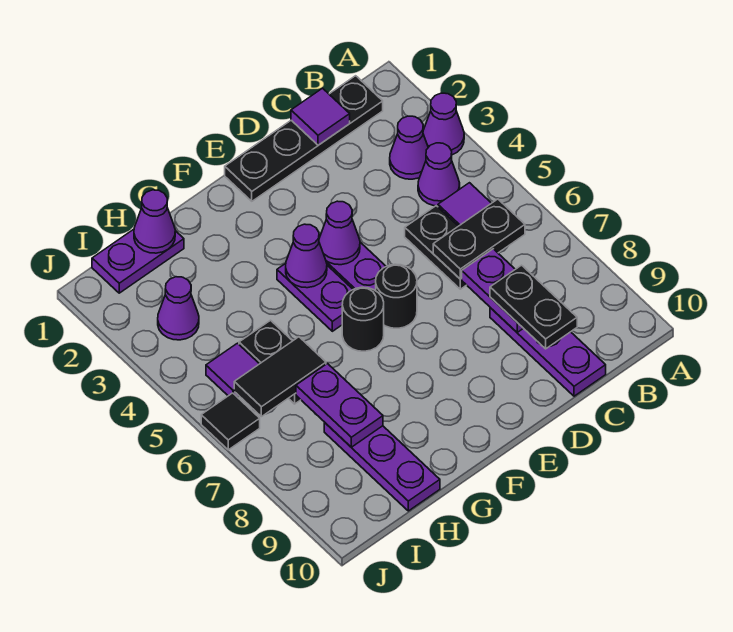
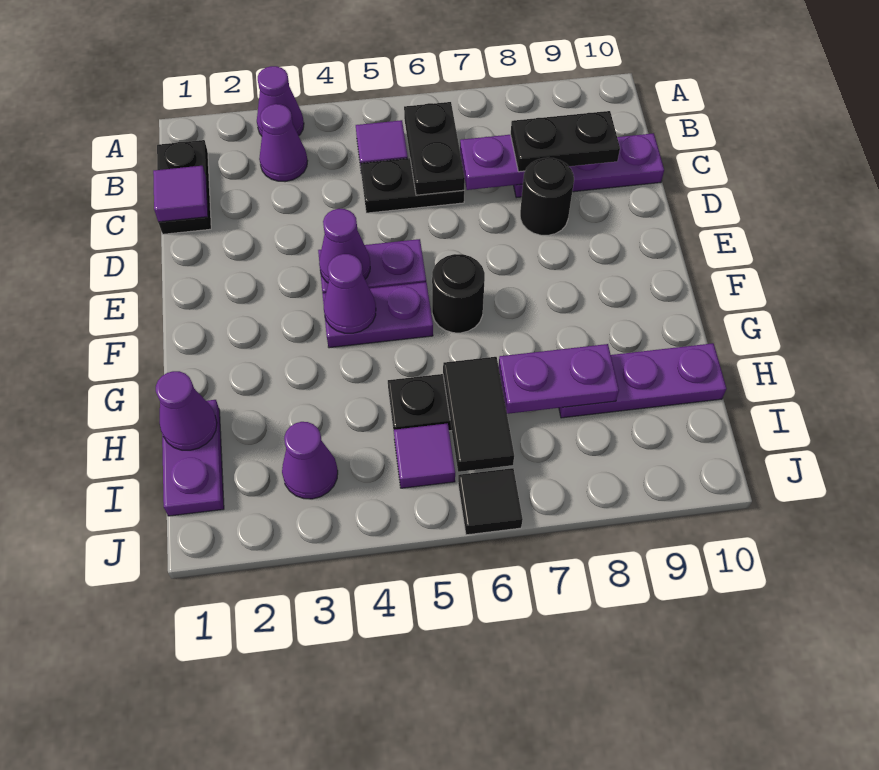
black 1x4 plate [225,76,383,201] -> black 1x2 plate [157,140,211,234]
purple 1x1 cone [418,143,460,206] -> none
black 1x1 round brick [376,264,417,328] -> black 1x1 round brick moved to [520,158,574,235]

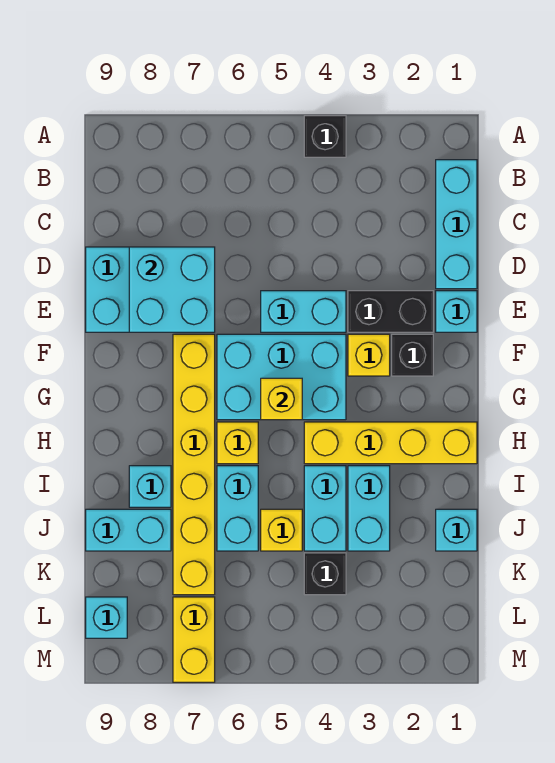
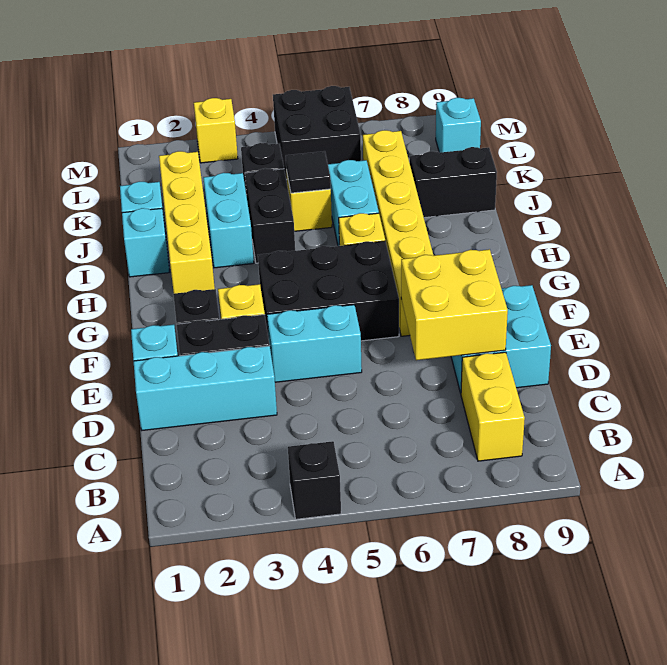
cyan 1x3 brick [436,160,477,289] -> cyan 1x3 brick turned to [134,346,277,430]
cyan 2x2 brick [129,247,215,332] -> yellow 2x2 brick [401,249,508,360]
cyan 2x3 brick [217,334,346,420] -> black 2x3 brick [258,241,399,341]
yellow 1x1 brick [261,378,302,420] -> yellow 1x1 brick moved to [194,98,238,163]
yellow 1x4 brick [304,422,477,464] -> yellow 1x4 brick turned to [159,151,215,294]
cyan 1x2 brick [304,466,346,551] -> black 1x2 brick [245,168,295,263]
cyan 1x1 brick [129,466,171,507] -> cyan 1x1 brick moved to [122,208,169,277]
none -> black 1x1 tile [286,151,331,193]
cyan 1x2 brick [86,509,171,551] -> black 1x2 brick [410,147,497,218]
none -> black 2x2 brick [273,86,361,179]
yellow 1x2 brick [173,597,215,682] -> yellow 1x2 brick moved to [461,352,525,461]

* * * * * * * * *

TASK DIRECTIONS = In copying the listing, reproduce each line exactly and omit the pictures.

RESPONSE FOR THIS EXERCISE =
black 1x4 plate [225,76,383,201] -> black 1x2 plate [157,140,211,234]
purple 1x1 cone [418,143,460,206] -> none
black 1x1 round brick [376,264,417,328] -> black 1x1 round brick moved to [520,158,574,235]

cyan 1x3 brick [436,160,477,289] -> cyan 1x3 brick turned to [134,346,277,430]
cyan 2x2 brick [129,247,215,332] -> yellow 2x2 brick [401,249,508,360]
cyan 2x3 brick [217,334,346,420] -> black 2x3 brick [258,241,399,341]
yellow 1x1 brick [261,378,302,420] -> yellow 1x1 brick moved to [194,98,238,163]
yellow 1x4 brick [304,422,477,464] -> yellow 1x4 brick turned to [159,151,215,294]
cyan 1x2 brick [304,466,346,551] -> black 1x2 brick [245,168,295,263]
cyan 1x1 brick [129,466,171,507] -> cyan 1x1 brick moved to [122,208,169,277]
none -> black 1x1 tile [286,151,331,193]
cyan 1x2 brick [86,509,171,551] -> black 1x2 brick [410,147,497,218]
none -> black 2x2 brick [273,86,361,179]
yellow 1x2 brick [173,597,215,682] -> yellow 1x2 brick moved to [461,352,525,461]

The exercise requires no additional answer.